Exercise aim
Apart from the pictures, print the data below exactly as given.

--- Information shown Enclosed Below ---

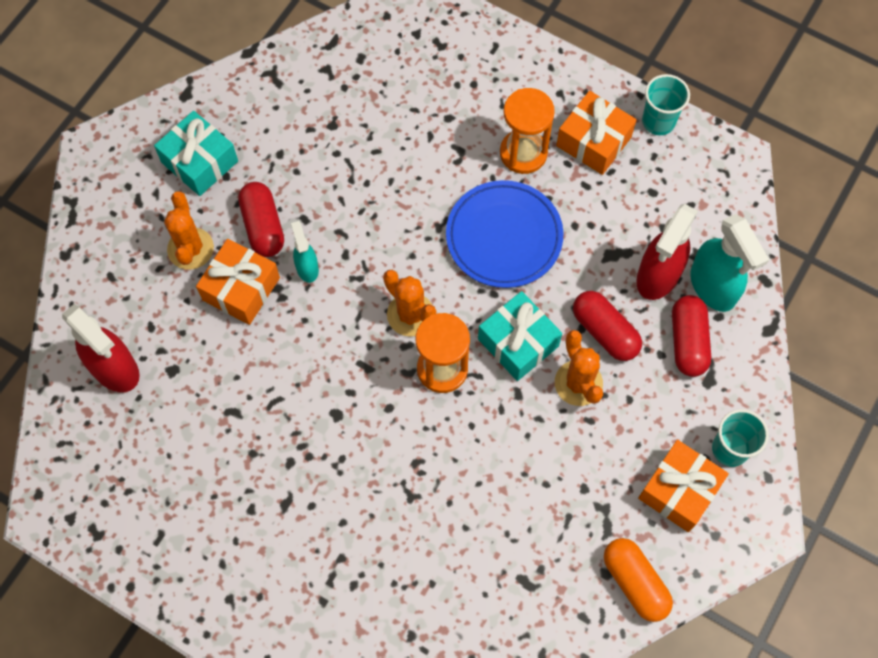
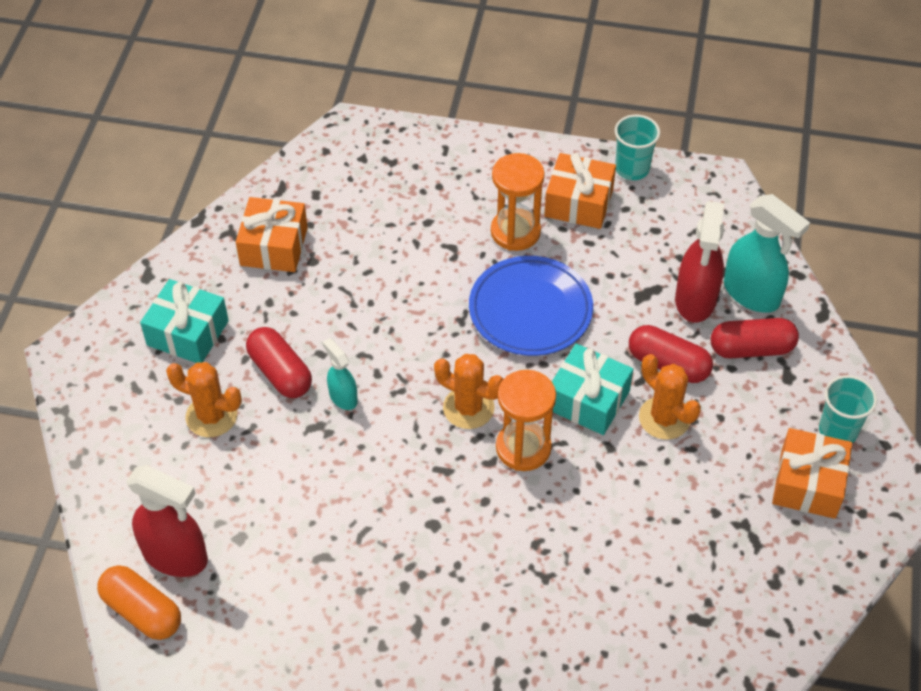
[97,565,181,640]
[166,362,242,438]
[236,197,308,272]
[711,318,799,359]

--- End of Enclosed Information shown ---

Exercise answer
[97,565,181,640]
[166,362,242,438]
[236,197,308,272]
[711,318,799,359]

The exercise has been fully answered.